*** Opening Extracted records ***

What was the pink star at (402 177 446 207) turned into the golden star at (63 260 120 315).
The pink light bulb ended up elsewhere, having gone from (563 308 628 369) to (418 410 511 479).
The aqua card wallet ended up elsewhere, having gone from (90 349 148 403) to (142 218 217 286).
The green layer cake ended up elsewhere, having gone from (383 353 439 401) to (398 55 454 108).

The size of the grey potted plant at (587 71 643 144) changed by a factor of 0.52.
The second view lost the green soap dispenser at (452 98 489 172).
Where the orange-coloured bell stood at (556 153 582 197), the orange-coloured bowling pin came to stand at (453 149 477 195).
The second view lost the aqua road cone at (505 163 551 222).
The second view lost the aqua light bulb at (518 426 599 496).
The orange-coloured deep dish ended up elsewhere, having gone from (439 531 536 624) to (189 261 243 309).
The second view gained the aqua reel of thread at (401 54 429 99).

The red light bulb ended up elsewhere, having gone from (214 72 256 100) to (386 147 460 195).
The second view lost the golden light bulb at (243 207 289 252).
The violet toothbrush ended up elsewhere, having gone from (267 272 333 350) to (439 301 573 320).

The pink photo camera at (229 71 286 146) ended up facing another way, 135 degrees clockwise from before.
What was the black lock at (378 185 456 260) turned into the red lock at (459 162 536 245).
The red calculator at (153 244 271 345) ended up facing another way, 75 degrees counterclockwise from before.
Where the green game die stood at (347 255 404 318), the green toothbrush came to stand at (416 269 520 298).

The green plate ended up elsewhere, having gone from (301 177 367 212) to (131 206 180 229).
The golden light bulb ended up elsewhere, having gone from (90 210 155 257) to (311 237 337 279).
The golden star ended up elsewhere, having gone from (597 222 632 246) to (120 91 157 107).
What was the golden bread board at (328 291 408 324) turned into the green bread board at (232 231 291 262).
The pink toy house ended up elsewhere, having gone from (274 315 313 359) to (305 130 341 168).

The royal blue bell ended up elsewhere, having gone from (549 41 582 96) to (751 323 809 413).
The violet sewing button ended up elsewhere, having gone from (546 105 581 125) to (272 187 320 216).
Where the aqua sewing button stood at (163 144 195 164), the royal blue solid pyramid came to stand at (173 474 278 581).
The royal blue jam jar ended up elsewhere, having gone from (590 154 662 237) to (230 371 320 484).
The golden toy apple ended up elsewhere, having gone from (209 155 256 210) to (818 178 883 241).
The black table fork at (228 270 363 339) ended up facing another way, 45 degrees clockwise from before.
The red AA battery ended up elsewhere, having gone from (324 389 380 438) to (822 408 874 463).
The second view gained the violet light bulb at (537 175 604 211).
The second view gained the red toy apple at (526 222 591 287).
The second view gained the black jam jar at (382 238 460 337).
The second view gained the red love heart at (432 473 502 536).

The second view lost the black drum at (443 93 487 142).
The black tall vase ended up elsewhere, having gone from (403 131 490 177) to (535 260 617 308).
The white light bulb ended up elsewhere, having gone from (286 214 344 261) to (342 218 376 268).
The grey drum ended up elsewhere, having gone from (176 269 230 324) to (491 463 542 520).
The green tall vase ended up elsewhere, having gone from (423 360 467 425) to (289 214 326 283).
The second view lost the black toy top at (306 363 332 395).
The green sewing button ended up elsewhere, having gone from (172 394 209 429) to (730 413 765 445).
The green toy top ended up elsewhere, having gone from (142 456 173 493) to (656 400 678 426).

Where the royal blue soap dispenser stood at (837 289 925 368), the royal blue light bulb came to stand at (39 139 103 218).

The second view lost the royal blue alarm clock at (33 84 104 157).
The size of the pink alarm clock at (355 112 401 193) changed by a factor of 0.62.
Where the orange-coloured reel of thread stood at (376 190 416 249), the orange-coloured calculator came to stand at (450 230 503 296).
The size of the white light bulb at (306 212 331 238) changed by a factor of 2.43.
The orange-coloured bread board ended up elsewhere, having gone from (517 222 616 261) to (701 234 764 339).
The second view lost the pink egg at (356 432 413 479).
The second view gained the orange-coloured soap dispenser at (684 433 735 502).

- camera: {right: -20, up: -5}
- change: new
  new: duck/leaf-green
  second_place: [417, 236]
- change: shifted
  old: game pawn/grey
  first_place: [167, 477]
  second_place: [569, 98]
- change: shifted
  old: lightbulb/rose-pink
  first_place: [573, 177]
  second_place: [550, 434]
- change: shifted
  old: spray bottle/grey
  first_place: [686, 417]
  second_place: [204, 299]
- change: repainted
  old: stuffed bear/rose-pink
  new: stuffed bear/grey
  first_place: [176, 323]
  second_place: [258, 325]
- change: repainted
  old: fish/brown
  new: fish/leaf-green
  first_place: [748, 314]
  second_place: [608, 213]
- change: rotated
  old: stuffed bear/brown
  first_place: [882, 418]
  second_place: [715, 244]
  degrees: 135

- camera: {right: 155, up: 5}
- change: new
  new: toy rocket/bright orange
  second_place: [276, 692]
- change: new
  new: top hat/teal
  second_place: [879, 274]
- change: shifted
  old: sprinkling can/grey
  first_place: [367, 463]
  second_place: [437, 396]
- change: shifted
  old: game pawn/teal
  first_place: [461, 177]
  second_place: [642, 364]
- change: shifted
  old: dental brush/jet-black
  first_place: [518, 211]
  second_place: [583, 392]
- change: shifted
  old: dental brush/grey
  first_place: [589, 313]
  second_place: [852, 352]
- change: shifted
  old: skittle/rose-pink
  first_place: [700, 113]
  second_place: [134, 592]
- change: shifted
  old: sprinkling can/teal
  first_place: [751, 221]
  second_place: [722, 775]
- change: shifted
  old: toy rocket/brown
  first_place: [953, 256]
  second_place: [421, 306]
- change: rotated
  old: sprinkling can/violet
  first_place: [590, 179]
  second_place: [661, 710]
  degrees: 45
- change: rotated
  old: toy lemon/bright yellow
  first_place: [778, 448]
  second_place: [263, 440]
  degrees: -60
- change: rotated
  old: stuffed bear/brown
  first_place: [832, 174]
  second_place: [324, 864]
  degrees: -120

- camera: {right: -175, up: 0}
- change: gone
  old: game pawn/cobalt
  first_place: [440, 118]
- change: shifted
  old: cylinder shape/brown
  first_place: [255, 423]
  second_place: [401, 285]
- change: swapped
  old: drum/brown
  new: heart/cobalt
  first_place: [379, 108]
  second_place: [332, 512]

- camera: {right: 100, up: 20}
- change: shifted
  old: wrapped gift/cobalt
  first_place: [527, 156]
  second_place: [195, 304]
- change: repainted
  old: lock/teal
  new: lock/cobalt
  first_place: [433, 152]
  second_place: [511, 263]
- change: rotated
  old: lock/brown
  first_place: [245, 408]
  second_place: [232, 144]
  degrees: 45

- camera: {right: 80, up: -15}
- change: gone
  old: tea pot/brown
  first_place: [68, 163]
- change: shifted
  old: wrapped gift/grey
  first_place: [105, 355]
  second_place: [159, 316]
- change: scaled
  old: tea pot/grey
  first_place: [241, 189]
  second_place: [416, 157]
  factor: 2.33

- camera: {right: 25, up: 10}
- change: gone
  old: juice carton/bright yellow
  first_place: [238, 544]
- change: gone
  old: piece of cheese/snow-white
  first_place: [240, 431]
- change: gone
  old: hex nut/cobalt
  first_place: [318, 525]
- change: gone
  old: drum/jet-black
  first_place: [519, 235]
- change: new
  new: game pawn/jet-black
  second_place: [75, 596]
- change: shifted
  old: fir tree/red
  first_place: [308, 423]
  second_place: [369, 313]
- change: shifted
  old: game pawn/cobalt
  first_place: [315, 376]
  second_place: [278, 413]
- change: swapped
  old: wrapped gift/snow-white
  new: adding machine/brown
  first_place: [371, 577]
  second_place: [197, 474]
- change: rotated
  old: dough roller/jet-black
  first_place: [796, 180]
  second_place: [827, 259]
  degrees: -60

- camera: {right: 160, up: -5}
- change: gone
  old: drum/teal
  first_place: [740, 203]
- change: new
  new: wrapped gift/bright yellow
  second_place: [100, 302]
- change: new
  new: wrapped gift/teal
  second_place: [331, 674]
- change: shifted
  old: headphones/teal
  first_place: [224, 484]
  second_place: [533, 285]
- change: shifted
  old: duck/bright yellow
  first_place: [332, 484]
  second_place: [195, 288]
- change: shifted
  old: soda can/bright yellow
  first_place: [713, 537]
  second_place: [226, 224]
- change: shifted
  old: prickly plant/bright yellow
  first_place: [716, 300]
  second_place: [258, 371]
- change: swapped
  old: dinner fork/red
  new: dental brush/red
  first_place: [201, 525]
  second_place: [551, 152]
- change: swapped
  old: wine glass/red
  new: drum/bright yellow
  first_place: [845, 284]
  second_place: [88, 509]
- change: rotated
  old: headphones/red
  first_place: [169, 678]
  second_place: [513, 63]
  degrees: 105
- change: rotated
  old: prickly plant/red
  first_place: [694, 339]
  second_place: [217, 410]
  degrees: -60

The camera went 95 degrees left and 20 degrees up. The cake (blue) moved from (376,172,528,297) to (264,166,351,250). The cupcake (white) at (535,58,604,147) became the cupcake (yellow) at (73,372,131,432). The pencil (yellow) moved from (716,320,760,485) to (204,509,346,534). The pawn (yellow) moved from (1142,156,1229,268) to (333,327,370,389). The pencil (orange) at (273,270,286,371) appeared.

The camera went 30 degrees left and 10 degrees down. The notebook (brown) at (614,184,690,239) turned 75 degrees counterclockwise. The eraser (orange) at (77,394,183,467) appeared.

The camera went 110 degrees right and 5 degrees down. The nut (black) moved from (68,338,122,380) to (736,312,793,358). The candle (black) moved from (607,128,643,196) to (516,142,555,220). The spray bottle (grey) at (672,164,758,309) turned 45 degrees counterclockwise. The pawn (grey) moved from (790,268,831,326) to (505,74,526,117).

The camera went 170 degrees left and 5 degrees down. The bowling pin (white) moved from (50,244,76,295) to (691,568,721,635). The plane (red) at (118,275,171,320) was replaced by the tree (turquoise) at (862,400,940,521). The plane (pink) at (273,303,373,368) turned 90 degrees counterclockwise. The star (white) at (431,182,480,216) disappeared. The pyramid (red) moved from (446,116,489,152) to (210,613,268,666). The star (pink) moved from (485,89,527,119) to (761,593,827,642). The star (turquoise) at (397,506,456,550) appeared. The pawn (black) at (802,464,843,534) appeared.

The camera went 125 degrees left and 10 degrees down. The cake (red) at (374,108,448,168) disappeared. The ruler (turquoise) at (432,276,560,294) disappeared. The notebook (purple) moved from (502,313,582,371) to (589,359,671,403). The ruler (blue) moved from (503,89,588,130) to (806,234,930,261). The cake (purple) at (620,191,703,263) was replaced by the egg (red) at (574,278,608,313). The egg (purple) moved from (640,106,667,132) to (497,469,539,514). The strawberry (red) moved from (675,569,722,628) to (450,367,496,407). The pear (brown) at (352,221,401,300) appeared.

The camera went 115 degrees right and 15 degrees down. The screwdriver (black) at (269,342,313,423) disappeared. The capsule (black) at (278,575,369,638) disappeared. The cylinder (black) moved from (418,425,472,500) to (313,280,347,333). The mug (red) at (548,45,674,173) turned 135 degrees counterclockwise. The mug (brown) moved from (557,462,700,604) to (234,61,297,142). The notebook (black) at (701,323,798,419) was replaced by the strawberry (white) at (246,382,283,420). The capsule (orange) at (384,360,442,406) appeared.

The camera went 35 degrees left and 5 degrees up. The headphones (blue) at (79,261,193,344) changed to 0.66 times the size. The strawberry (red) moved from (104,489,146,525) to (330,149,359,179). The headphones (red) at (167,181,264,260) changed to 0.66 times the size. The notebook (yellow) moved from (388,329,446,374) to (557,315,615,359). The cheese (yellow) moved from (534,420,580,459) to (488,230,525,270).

*** Closing Extracted records ***

# [Requirement]
Exact duplication is required for the lines above, from the line that contains "first_place: [686, 417]" to the line that contains "second_place: [715, 244]", inclusive; omit all others.

# [Your response]
  first_place: [686, 417]
  second_place: [204, 299]
- change: repainted
  old: stuffed bear/rose-pink
  new: stuffed bear/grey
  first_place: [176, 323]
  second_place: [258, 325]
- change: repainted
  old: fish/brown
  new: fish/leaf-green
  first_place: [748, 314]
  second_place: [608, 213]
- change: rotated
  old: stuffed bear/brown
  first_place: [882, 418]
  second_place: [715, 244]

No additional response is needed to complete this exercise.